▸ **AIM OF THE EXERCISE**
Copy each line of the entries below that contains the string "orange".

---------- DATA FOR REVIEW

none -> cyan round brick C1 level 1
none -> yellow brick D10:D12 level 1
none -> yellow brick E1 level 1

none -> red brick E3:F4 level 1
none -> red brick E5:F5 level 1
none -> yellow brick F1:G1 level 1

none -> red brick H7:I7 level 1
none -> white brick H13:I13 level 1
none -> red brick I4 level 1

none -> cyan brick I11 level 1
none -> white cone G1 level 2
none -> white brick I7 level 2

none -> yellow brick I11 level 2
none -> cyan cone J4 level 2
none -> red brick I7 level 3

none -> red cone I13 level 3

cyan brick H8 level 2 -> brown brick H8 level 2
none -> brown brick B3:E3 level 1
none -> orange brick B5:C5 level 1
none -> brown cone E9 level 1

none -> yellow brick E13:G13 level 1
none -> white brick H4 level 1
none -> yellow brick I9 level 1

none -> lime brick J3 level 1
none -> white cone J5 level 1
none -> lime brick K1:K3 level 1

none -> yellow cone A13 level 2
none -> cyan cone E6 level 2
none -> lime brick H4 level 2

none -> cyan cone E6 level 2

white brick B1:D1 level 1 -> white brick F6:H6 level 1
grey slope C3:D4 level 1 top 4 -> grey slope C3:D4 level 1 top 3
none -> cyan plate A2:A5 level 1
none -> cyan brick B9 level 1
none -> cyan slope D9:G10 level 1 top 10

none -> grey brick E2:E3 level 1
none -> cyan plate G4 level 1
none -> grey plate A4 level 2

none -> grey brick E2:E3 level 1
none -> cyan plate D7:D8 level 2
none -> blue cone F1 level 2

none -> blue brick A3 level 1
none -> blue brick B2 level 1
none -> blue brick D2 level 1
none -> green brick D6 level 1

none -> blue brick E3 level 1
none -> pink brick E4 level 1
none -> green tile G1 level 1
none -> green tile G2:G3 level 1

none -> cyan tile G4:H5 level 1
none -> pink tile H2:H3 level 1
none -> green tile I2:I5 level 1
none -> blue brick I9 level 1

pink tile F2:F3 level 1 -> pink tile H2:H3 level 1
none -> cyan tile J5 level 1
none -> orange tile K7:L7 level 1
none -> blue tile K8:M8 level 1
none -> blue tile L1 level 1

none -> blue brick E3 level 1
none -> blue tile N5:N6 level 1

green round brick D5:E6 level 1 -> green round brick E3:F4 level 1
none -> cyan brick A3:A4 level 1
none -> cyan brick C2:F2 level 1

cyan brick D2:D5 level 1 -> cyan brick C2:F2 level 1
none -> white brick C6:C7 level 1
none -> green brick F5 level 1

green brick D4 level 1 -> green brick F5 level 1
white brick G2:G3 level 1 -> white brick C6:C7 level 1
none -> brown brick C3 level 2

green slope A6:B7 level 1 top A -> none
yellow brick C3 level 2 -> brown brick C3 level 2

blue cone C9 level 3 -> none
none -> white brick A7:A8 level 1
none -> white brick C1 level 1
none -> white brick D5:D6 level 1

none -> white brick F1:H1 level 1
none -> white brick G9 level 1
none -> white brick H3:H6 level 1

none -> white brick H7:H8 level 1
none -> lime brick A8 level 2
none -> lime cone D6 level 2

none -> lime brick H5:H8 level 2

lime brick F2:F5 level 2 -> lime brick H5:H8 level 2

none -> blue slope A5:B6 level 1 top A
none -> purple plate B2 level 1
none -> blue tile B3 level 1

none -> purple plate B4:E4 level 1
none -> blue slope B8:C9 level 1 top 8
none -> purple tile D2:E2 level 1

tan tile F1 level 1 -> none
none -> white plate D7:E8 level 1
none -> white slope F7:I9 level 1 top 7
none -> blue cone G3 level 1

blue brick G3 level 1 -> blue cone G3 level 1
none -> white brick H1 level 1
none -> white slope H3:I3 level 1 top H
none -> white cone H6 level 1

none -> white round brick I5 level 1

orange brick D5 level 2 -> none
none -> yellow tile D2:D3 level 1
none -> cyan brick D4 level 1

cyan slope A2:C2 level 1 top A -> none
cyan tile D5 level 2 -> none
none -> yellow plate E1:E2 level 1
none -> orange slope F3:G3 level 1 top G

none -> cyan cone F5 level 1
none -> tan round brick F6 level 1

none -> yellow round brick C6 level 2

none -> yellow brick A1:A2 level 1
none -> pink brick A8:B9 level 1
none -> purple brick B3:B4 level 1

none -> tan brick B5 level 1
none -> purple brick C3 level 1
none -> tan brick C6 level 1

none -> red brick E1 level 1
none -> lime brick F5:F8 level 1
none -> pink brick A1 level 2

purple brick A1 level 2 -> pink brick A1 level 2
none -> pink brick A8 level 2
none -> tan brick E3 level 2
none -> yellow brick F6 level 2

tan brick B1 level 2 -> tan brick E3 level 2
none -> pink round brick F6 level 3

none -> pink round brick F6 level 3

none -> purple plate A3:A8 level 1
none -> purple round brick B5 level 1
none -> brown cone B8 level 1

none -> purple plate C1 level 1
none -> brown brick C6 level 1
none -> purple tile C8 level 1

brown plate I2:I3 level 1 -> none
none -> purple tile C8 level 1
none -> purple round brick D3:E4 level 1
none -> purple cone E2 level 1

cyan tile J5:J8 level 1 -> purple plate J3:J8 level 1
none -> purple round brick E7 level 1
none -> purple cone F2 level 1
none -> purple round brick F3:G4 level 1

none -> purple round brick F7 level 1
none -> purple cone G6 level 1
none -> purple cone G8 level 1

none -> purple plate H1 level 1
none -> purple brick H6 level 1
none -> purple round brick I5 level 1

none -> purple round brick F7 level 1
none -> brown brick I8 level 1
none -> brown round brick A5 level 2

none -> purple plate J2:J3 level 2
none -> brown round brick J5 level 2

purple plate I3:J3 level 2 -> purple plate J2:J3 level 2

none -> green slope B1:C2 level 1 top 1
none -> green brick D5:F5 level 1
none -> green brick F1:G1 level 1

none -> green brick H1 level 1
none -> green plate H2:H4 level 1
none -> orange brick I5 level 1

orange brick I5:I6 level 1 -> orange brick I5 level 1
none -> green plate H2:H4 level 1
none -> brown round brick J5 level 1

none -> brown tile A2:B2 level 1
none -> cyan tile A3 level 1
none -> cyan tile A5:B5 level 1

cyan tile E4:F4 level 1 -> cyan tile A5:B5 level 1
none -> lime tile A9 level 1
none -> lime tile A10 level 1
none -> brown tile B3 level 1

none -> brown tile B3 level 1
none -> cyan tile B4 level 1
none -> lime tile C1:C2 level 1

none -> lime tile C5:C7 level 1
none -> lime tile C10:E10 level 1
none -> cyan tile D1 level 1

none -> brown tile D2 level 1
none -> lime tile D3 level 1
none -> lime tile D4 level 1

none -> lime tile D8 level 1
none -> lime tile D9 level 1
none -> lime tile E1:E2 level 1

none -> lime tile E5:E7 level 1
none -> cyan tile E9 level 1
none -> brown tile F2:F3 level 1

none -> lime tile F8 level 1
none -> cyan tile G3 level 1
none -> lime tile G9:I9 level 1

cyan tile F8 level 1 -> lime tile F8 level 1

--------------------

▸ **ANSWER**
none -> orange brick B5:C5 level 1
none -> orange tile K7:L7 level 1
orange brick D5 level 2 -> none
none -> orange slope F3:G3 level 1 top G
none -> orange brick I5 level 1
orange brick I5:I6 level 1 -> orange brick I5 level 1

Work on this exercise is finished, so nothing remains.